> Problem description: Go through the listing and set it down exactly, leaving out its pictures.

> Information supplied:
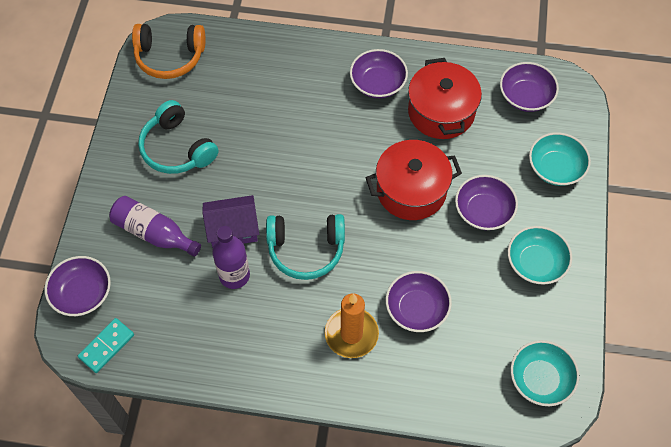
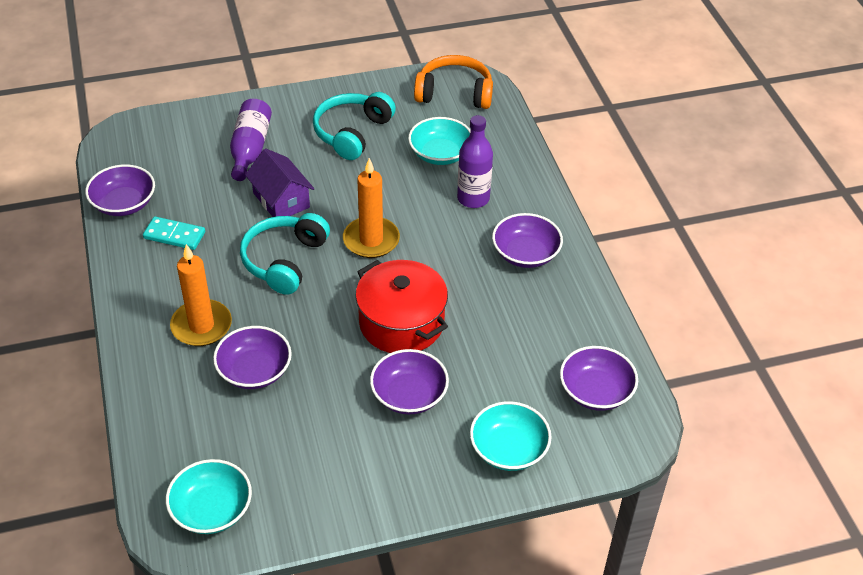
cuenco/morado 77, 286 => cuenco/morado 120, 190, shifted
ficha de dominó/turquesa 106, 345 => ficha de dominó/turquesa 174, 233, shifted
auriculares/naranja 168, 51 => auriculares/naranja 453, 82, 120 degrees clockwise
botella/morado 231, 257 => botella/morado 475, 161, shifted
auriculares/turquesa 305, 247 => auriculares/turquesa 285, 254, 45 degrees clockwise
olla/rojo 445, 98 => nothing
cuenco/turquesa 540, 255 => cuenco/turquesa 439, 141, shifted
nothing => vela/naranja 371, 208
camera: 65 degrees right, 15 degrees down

> Problem solution:
cuenco/morado 77, 286 => cuenco/morado 120, 190, shifted
ficha de dominó/turquesa 106, 345 => ficha de dominó/turquesa 174, 233, shifted
auriculares/naranja 168, 51 => auriculares/naranja 453, 82, 120 degrees clockwise
botella/morado 231, 257 => botella/morado 475, 161, shifted
auriculares/turquesa 305, 247 => auriculares/turquesa 285, 254, 45 degrees clockwise
olla/rojo 445, 98 => nothing
cuenco/turquesa 540, 255 => cuenco/turquesa 439, 141, shifted
nothing => vela/naranja 371, 208
camera: 65 degrees right, 15 degrees down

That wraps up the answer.